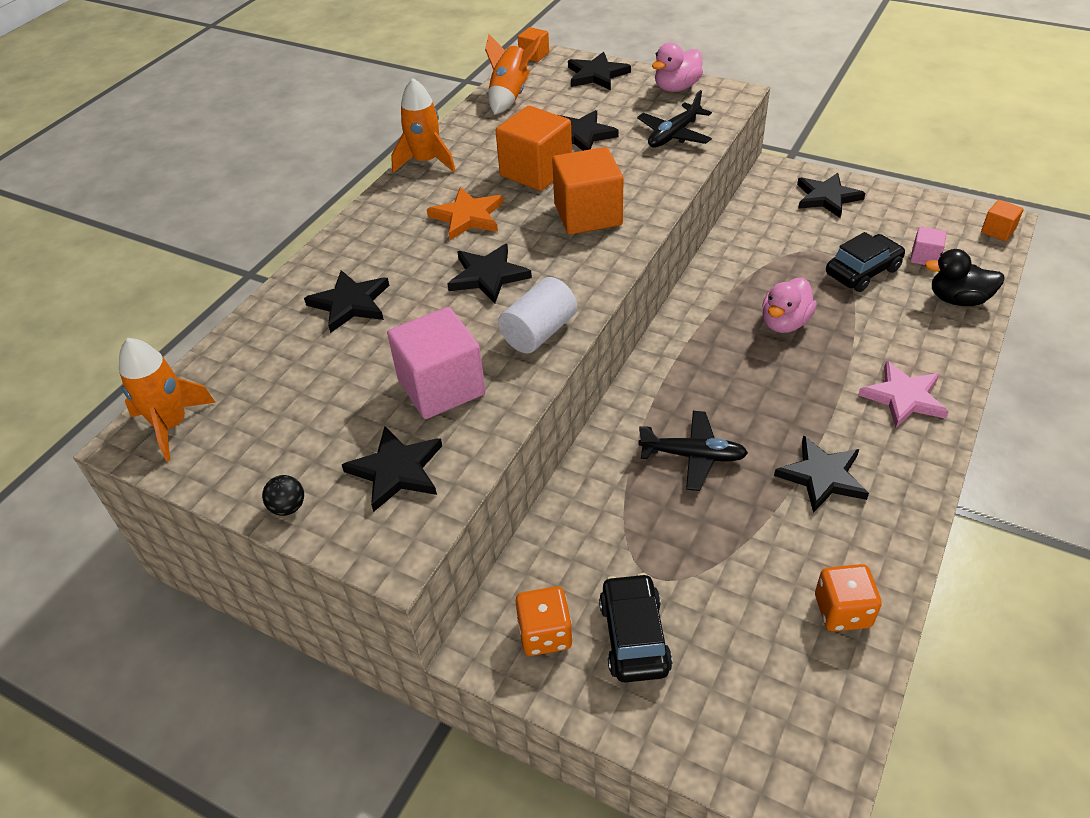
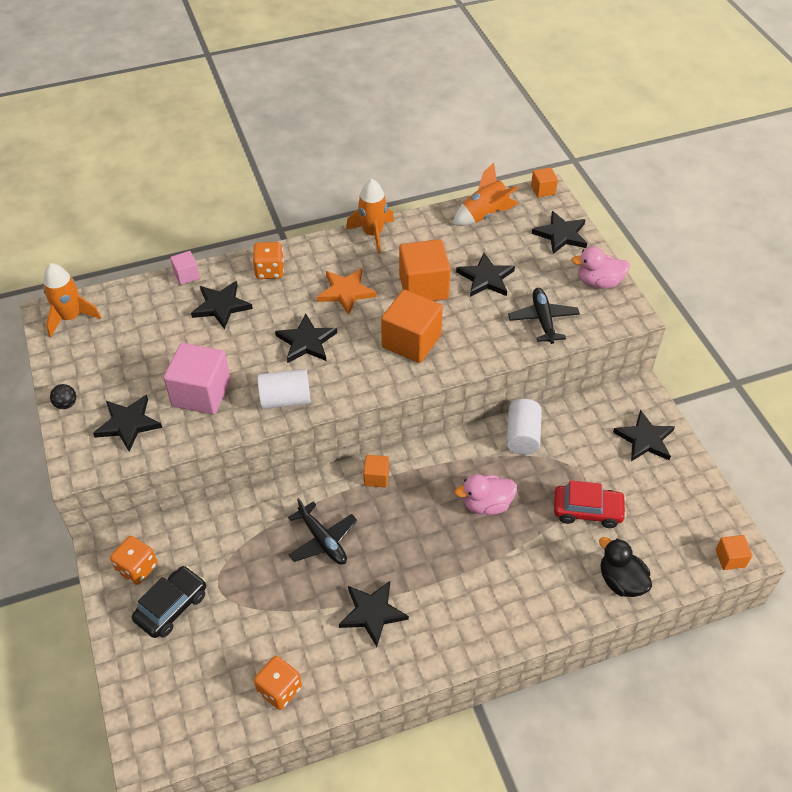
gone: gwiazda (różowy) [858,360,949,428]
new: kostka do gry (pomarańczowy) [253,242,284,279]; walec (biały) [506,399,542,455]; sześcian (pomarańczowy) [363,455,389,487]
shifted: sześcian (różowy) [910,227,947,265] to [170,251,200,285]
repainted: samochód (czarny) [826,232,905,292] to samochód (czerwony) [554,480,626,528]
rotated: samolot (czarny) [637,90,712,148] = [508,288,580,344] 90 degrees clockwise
....
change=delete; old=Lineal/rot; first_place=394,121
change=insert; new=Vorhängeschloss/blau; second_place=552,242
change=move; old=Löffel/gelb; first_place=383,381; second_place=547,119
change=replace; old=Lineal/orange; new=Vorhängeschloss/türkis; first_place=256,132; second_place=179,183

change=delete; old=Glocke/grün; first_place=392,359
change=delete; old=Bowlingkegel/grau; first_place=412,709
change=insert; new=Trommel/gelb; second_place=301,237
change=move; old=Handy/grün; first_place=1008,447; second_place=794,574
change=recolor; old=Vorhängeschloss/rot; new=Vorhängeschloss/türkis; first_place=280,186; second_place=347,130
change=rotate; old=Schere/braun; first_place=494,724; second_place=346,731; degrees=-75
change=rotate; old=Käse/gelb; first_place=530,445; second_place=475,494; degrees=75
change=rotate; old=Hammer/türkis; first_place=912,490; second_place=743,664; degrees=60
....
(YOUR INSTRUCTIONS): From the records above, print only the lines between the one holding "change=delete; old=Lineal/rot; first_place=394,121" and the one holding "change=move; old=Löffel/gelb; first_place=383,381;", inclusive, exactly as they stand.

(RESPONSE AREA):
change=delete; old=Lineal/rot; first_place=394,121
change=insert; new=Vorhängeschloss/blau; second_place=552,242
change=move; old=Löffel/gelb; first_place=383,381; second_place=547,119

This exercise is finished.